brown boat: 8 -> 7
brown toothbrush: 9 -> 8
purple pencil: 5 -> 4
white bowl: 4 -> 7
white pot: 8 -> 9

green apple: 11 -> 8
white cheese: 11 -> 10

##############################

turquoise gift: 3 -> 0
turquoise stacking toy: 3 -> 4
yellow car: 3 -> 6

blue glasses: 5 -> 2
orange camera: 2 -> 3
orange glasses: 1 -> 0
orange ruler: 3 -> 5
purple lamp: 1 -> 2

##############################

(EXERCISE BRIEF):
Nothing but a number should be given: how many lines in the listing hold the word "white".

(FINAL ANSWER):
3